START SUPPLIED DATA

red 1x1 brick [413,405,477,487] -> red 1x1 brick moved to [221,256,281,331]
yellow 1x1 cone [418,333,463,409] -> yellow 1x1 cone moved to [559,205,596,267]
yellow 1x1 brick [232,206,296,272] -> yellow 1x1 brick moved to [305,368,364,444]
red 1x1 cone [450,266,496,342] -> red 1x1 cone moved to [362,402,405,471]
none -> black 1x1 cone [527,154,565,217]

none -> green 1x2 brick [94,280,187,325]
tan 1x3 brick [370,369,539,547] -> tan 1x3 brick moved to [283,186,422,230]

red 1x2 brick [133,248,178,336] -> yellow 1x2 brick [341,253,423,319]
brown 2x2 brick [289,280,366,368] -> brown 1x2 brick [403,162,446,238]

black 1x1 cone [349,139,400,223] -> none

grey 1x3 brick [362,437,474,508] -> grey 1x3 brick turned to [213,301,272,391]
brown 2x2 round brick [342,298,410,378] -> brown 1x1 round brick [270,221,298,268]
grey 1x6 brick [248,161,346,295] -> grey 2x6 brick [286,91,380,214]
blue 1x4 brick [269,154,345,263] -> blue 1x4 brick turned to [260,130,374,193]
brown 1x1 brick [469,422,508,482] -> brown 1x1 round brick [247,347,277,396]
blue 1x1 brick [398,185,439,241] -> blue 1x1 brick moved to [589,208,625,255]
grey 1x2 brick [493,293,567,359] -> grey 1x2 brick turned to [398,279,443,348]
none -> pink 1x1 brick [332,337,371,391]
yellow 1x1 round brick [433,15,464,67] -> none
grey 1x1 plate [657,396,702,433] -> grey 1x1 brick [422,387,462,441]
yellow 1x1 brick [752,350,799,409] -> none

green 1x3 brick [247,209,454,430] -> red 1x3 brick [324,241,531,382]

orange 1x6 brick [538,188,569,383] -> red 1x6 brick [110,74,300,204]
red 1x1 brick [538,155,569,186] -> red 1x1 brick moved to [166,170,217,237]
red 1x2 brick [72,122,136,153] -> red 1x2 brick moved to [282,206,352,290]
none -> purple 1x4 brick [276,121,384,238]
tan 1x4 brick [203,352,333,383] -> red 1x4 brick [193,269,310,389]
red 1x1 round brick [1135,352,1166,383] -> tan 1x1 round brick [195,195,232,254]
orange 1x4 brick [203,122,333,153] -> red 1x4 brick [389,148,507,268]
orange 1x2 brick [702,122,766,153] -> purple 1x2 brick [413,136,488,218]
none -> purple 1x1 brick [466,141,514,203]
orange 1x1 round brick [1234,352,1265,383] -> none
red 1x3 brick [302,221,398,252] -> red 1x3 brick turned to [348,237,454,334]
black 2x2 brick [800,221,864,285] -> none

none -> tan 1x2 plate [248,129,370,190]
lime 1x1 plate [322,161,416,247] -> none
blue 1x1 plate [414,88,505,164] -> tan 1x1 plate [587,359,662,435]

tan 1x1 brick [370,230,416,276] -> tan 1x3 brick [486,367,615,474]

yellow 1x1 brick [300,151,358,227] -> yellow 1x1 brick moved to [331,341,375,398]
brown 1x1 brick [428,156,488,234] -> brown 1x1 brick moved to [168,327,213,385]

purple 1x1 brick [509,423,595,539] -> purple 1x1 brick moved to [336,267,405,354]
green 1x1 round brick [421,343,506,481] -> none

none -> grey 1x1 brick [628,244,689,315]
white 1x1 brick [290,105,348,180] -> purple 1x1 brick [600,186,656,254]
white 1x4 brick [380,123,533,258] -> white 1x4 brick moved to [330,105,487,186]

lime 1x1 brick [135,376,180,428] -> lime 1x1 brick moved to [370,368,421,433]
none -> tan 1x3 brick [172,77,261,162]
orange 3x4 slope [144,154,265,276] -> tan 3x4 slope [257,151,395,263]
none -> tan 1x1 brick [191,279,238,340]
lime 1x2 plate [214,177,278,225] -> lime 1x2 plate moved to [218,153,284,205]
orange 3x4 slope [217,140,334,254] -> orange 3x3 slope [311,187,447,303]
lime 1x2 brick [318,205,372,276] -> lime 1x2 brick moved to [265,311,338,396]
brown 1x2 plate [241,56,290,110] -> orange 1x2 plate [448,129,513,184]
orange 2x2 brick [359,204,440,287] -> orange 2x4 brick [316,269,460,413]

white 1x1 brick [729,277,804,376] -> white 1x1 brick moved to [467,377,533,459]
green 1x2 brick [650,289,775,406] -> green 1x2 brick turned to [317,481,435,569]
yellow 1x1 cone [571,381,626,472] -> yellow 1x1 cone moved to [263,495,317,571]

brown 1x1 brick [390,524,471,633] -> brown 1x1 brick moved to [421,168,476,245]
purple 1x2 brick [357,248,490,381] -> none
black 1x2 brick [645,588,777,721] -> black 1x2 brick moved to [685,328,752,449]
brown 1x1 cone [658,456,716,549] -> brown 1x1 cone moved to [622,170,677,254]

END SUPPLIED DATA

TASK BRIEF:
All of the entries above must be quoted exactly.

RESULT:
red 1x1 brick [413,405,477,487] -> red 1x1 brick moved to [221,256,281,331]
yellow 1x1 cone [418,333,463,409] -> yellow 1x1 cone moved to [559,205,596,267]
yellow 1x1 brick [232,206,296,272] -> yellow 1x1 brick moved to [305,368,364,444]
red 1x1 cone [450,266,496,342] -> red 1x1 cone moved to [362,402,405,471]
none -> black 1x1 cone [527,154,565,217]

none -> green 1x2 brick [94,280,187,325]
tan 1x3 brick [370,369,539,547] -> tan 1x3 brick moved to [283,186,422,230]

red 1x2 brick [133,248,178,336] -> yellow 1x2 brick [341,253,423,319]
brown 2x2 brick [289,280,366,368] -> brown 1x2 brick [403,162,446,238]

black 1x1 cone [349,139,400,223] -> none

grey 1x3 brick [362,437,474,508] -> grey 1x3 brick turned to [213,301,272,391]
brown 2x2 round brick [342,298,410,378] -> brown 1x1 round brick [270,221,298,268]
grey 1x6 brick [248,161,346,295] -> grey 2x6 brick [286,91,380,214]
blue 1x4 brick [269,154,345,263] -> blue 1x4 brick turned to [260,130,374,193]
brown 1x1 brick [469,422,508,482] -> brown 1x1 round brick [247,347,277,396]
blue 1x1 brick [398,185,439,241] -> blue 1x1 brick moved to [589,208,625,255]
grey 1x2 brick [493,293,567,359] -> grey 1x2 brick turned to [398,279,443,348]
none -> pink 1x1 brick [332,337,371,391]
yellow 1x1 round brick [433,15,464,67] -> none
grey 1x1 plate [657,396,702,433] -> grey 1x1 brick [422,387,462,441]
yellow 1x1 brick [752,350,799,409] -> none

green 1x3 brick [247,209,454,430] -> red 1x3 brick [324,241,531,382]

orange 1x6 brick [538,188,569,383] -> red 1x6 brick [110,74,300,204]
red 1x1 brick [538,155,569,186] -> red 1x1 brick moved to [166,170,217,237]
red 1x2 brick [72,122,136,153] -> red 1x2 brick moved to [282,206,352,290]
none -> purple 1x4 brick [276,121,384,238]
tan 1x4 brick [203,352,333,383] -> red 1x4 brick [193,269,310,389]
red 1x1 round brick [1135,352,1166,383] -> tan 1x1 round brick [195,195,232,254]
orange 1x4 brick [203,122,333,153] -> red 1x4 brick [389,148,507,268]
orange 1x2 brick [702,122,766,153] -> purple 1x2 brick [413,136,488,218]
none -> purple 1x1 brick [466,141,514,203]
orange 1x1 round brick [1234,352,1265,383] -> none
red 1x3 brick [302,221,398,252] -> red 1x3 brick turned to [348,237,454,334]
black 2x2 brick [800,221,864,285] -> none

none -> tan 1x2 plate [248,129,370,190]
lime 1x1 plate [322,161,416,247] -> none
blue 1x1 plate [414,88,505,164] -> tan 1x1 plate [587,359,662,435]

tan 1x1 brick [370,230,416,276] -> tan 1x3 brick [486,367,615,474]

yellow 1x1 brick [300,151,358,227] -> yellow 1x1 brick moved to [331,341,375,398]
brown 1x1 brick [428,156,488,234] -> brown 1x1 brick moved to [168,327,213,385]

purple 1x1 brick [509,423,595,539] -> purple 1x1 brick moved to [336,267,405,354]
green 1x1 round brick [421,343,506,481] -> none

none -> grey 1x1 brick [628,244,689,315]
white 1x1 brick [290,105,348,180] -> purple 1x1 brick [600,186,656,254]
white 1x4 brick [380,123,533,258] -> white 1x4 brick moved to [330,105,487,186]

lime 1x1 brick [135,376,180,428] -> lime 1x1 brick moved to [370,368,421,433]
none -> tan 1x3 brick [172,77,261,162]
orange 3x4 slope [144,154,265,276] -> tan 3x4 slope [257,151,395,263]
none -> tan 1x1 brick [191,279,238,340]
lime 1x2 plate [214,177,278,225] -> lime 1x2 plate moved to [218,153,284,205]
orange 3x4 slope [217,140,334,254] -> orange 3x3 slope [311,187,447,303]
lime 1x2 brick [318,205,372,276] -> lime 1x2 brick moved to [265,311,338,396]
brown 1x2 plate [241,56,290,110] -> orange 1x2 plate [448,129,513,184]
orange 2x2 brick [359,204,440,287] -> orange 2x4 brick [316,269,460,413]

white 1x1 brick [729,277,804,376] -> white 1x1 brick moved to [467,377,533,459]
green 1x2 brick [650,289,775,406] -> green 1x2 brick turned to [317,481,435,569]
yellow 1x1 cone [571,381,626,472] -> yellow 1x1 cone moved to [263,495,317,571]

brown 1x1 brick [390,524,471,633] -> brown 1x1 brick moved to [421,168,476,245]
purple 1x2 brick [357,248,490,381] -> none
black 1x2 brick [645,588,777,721] -> black 1x2 brick moved to [685,328,752,449]
brown 1x1 cone [658,456,716,549] -> brown 1x1 cone moved to [622,170,677,254]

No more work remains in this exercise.